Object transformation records
- - -

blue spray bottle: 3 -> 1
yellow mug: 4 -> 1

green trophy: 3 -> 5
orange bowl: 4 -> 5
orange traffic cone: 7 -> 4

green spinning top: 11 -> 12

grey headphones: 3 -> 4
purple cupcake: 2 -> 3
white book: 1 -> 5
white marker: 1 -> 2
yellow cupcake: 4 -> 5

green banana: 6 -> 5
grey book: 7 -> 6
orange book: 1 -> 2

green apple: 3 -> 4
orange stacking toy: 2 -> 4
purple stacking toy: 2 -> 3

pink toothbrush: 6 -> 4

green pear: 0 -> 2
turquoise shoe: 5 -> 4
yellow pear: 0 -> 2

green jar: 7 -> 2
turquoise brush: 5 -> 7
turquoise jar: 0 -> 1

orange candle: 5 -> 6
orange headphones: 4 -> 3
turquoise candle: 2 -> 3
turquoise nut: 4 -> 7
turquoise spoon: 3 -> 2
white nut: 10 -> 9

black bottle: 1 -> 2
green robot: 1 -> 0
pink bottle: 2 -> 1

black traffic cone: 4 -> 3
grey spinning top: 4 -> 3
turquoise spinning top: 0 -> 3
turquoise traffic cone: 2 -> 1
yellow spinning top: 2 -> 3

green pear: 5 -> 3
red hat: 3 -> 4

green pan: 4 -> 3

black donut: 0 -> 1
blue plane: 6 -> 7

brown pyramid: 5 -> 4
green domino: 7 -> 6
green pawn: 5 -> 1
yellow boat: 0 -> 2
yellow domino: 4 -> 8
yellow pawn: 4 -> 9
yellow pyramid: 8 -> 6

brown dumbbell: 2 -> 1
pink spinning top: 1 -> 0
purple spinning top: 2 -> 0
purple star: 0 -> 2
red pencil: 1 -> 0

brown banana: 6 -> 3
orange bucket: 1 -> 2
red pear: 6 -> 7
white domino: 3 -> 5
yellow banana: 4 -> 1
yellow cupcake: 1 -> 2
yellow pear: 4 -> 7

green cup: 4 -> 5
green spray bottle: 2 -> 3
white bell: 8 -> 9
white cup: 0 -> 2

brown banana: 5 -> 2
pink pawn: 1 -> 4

- - -

## YOUR INSTRUCTIONS
Return only what runs from the line containing "white bell: 8 -> 9" to the last line of the records above, both ends included, exactly as written.

## ANSWER FOR THE TASK
white bell: 8 -> 9
white cup: 0 -> 2

brown banana: 5 -> 2
pink pawn: 1 -> 4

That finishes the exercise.